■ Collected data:
---------------

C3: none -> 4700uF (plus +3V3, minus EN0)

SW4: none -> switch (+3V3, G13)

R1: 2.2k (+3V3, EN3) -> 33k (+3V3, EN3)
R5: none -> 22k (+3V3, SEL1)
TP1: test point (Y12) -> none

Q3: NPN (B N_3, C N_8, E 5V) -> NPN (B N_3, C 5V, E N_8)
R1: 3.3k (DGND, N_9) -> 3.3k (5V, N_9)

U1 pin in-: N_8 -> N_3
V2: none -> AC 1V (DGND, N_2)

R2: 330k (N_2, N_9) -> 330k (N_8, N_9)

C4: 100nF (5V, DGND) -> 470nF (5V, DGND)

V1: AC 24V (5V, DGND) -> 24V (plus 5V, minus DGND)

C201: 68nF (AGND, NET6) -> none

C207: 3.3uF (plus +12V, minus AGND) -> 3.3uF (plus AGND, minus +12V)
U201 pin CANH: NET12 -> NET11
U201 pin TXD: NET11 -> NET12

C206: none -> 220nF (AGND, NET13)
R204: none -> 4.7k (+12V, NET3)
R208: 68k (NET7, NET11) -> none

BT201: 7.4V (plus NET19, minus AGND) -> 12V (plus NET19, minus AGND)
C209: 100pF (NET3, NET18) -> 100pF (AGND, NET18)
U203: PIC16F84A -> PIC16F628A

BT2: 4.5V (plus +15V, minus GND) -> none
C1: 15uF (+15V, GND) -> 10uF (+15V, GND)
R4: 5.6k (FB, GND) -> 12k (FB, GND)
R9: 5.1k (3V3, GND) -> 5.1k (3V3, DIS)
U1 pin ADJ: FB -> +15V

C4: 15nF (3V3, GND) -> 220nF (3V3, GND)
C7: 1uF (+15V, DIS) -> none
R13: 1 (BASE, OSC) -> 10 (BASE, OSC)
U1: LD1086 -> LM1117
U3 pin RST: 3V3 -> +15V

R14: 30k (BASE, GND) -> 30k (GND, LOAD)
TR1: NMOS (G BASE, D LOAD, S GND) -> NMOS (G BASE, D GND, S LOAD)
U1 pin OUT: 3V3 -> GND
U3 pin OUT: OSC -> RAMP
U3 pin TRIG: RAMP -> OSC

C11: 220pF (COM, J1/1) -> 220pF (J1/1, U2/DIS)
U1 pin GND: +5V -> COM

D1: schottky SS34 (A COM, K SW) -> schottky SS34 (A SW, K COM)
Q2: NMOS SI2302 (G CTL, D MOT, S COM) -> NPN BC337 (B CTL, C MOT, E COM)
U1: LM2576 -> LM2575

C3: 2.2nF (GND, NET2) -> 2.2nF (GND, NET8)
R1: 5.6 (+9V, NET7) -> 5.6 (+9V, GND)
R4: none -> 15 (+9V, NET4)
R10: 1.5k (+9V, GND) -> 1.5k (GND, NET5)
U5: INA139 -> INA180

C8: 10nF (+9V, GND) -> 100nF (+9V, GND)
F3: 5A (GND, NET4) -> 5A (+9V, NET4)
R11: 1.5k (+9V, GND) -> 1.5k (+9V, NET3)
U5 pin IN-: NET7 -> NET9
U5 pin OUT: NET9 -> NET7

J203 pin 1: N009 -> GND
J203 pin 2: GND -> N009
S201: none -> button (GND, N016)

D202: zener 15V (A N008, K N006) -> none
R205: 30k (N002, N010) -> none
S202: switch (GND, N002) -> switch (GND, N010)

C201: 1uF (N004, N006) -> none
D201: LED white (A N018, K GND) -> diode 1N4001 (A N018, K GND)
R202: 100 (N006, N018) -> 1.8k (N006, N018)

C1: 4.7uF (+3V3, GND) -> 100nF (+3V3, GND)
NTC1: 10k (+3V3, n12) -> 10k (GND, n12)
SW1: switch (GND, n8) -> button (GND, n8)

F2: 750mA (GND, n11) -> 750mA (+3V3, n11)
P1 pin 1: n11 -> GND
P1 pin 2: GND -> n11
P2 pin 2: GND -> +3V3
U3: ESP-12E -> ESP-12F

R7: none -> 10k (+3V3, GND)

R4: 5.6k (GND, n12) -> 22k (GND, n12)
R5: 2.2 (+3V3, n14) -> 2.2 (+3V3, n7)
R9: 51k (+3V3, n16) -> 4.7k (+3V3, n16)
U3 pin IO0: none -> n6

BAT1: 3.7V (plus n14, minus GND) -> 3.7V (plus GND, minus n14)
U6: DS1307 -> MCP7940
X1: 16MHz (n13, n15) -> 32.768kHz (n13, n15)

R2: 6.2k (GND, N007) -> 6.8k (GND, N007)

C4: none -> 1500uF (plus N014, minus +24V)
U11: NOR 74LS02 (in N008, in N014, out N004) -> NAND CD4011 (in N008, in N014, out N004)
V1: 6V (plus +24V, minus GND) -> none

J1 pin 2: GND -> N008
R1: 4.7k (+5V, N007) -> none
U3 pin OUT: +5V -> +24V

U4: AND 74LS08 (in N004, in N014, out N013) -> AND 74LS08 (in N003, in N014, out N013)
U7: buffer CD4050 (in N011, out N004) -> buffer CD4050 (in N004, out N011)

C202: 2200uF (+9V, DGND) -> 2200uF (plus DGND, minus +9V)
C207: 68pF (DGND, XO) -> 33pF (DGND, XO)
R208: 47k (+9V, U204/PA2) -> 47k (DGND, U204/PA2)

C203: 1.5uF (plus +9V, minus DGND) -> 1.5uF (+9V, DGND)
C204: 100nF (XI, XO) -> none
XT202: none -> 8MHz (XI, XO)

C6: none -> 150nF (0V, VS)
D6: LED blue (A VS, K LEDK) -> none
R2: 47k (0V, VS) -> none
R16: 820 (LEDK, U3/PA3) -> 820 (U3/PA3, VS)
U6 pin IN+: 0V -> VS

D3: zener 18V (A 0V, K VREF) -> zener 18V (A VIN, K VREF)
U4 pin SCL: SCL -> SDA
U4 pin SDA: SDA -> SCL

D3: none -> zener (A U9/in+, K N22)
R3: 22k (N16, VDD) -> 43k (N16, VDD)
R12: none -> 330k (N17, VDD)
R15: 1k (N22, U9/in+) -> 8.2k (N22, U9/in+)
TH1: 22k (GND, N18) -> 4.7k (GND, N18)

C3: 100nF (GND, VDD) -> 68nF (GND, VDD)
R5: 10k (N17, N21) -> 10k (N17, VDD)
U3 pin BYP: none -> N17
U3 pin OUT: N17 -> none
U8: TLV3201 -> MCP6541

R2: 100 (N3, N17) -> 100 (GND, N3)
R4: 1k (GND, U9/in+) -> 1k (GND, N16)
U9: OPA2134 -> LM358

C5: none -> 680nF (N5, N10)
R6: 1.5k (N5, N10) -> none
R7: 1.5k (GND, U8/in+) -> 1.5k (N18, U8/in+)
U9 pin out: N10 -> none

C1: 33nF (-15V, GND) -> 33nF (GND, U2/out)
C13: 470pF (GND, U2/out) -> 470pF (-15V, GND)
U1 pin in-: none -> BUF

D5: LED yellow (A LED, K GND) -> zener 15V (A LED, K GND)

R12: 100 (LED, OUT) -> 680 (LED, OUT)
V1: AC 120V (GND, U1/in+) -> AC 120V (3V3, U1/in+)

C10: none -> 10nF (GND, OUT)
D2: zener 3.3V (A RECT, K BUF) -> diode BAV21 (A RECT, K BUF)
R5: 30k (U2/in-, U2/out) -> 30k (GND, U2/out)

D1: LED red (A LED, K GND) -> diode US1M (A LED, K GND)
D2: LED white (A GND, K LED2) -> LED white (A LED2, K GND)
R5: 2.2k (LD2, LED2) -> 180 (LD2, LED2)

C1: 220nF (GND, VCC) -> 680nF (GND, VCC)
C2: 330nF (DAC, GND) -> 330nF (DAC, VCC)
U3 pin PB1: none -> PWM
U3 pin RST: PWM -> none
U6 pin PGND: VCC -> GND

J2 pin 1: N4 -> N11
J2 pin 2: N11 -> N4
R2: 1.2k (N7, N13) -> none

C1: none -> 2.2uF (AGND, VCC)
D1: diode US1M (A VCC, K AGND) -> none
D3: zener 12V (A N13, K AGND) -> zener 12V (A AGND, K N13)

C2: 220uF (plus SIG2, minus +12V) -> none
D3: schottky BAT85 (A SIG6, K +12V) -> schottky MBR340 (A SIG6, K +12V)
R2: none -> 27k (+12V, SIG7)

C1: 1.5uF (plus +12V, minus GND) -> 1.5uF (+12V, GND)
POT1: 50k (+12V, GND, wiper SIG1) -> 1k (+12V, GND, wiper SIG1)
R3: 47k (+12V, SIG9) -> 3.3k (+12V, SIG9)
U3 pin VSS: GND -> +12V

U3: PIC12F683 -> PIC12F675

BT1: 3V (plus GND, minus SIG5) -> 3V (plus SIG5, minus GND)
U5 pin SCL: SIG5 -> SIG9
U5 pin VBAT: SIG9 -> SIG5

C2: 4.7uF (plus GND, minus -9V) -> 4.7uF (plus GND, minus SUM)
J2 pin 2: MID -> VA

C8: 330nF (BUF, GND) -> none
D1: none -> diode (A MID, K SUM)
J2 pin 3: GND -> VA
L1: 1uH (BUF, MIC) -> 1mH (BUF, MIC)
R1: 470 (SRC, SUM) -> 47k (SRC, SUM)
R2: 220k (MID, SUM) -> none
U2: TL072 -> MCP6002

---------------

■ Prompt:
Show the lines of the records that include the string "diode".

■ Finished exercise:
D201: LED white (A N018, K GND) -> diode 1N4001 (A N018, K GND)
D2: zener 3.3V (A RECT, K BUF) -> diode BAV21 (A RECT, K BUF)
D1: LED red (A LED, K GND) -> diode US1M (A LED, K GND)
D1: diode US1M (A VCC, K AGND) -> none
D1: none -> diode (A MID, K SUM)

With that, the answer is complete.